>>>

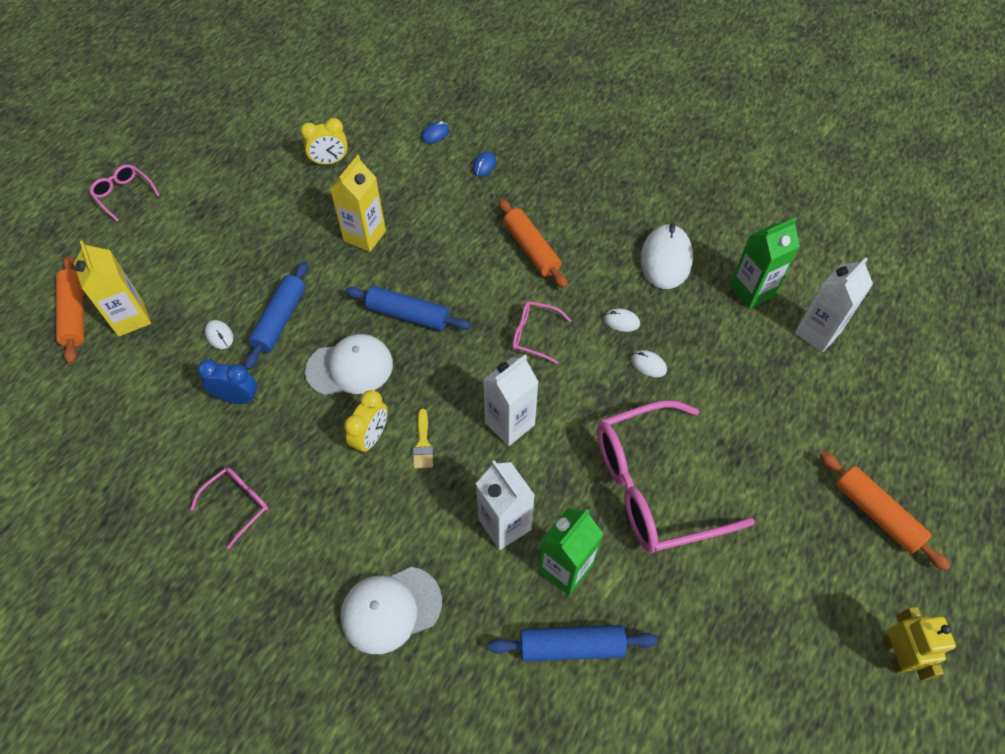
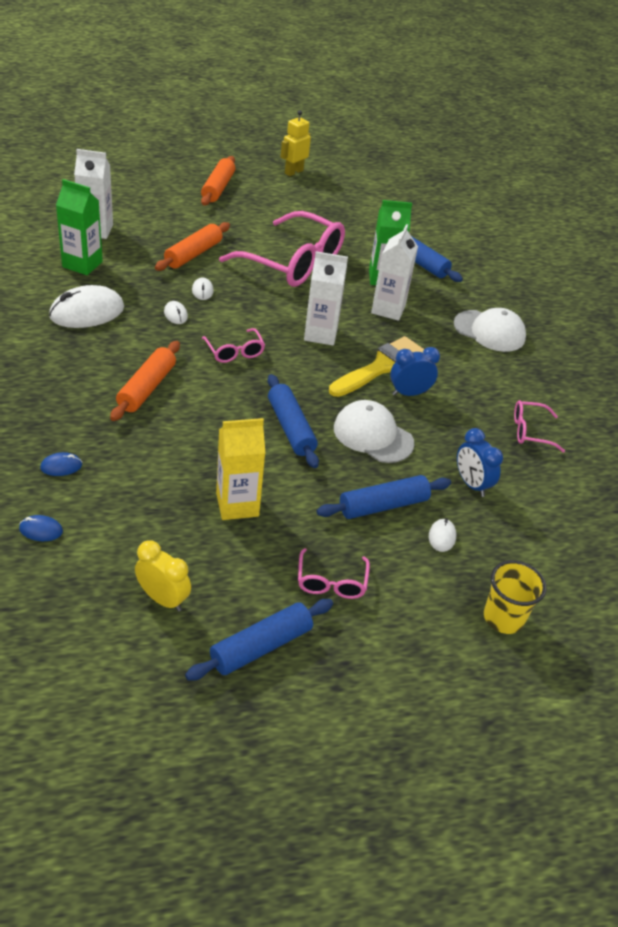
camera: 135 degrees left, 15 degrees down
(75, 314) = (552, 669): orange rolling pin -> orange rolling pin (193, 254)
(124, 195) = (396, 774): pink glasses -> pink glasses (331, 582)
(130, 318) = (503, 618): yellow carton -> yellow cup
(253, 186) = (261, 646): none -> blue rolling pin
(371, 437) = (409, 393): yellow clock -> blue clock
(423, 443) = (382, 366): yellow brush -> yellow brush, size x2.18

<<<
>>>

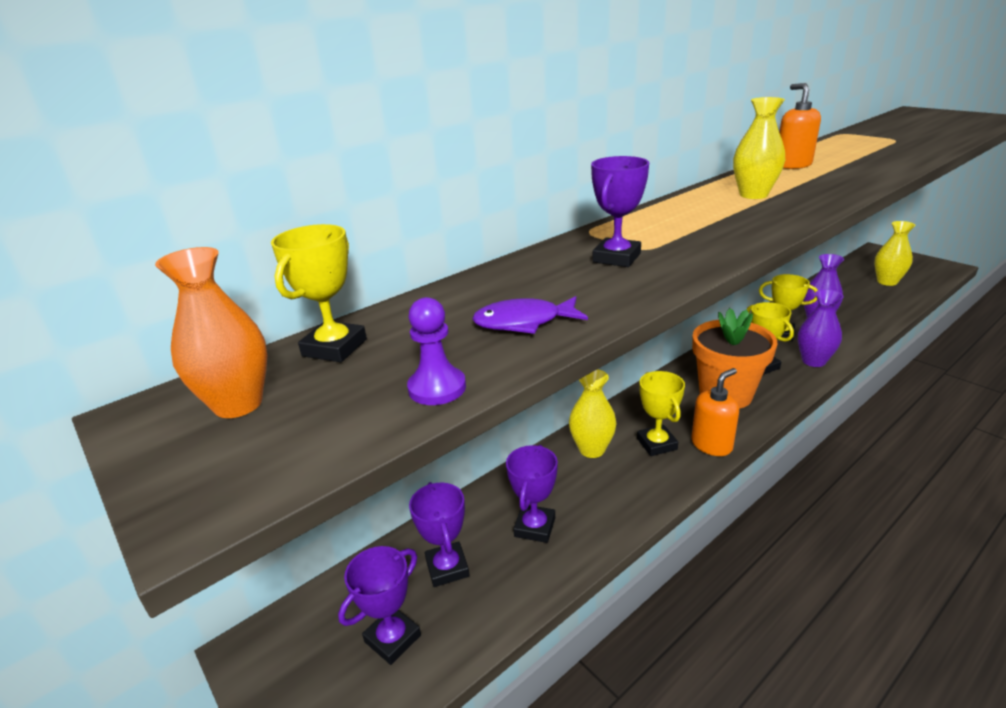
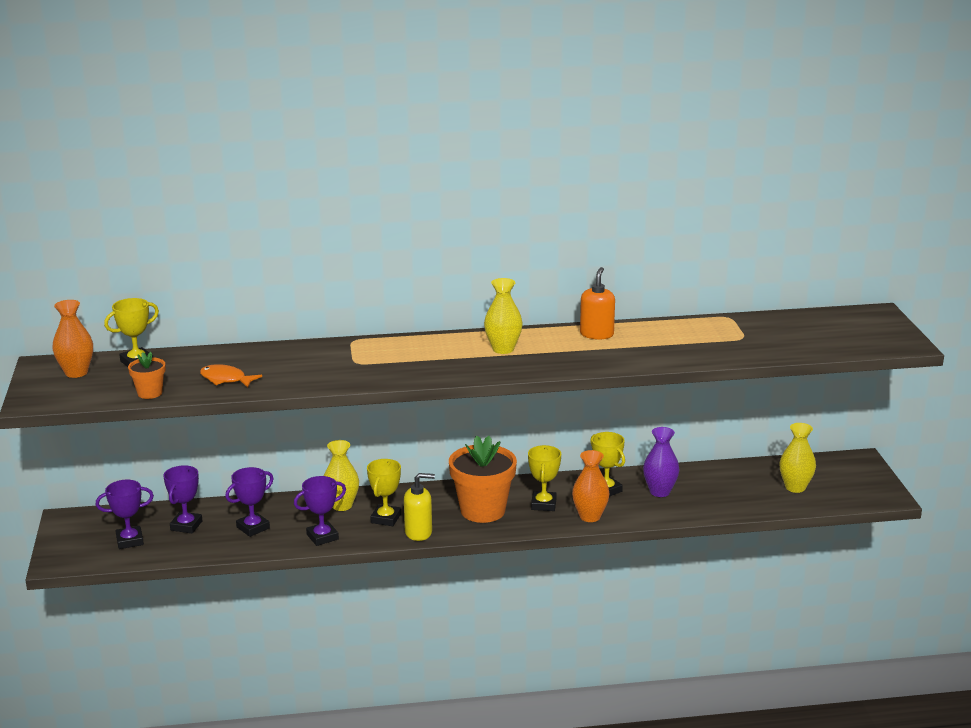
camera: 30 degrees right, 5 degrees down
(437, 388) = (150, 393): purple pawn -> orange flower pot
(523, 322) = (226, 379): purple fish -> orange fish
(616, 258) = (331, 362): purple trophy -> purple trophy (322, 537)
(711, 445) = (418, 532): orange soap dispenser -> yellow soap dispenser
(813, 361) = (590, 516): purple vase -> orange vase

<<<

- _EXERCISE DIRECTIONS_
Your answer must consist of every line in the listing that contains "purple".

- _OUTPUT OF THE EXERCISE_
(437, 388) = (150, 393): purple pawn -> orange flower pot
(523, 322) = (226, 379): purple fish -> orange fish
(616, 258) = (331, 362): purple trophy -> purple trophy (322, 537)
(813, 361) = (590, 516): purple vase -> orange vase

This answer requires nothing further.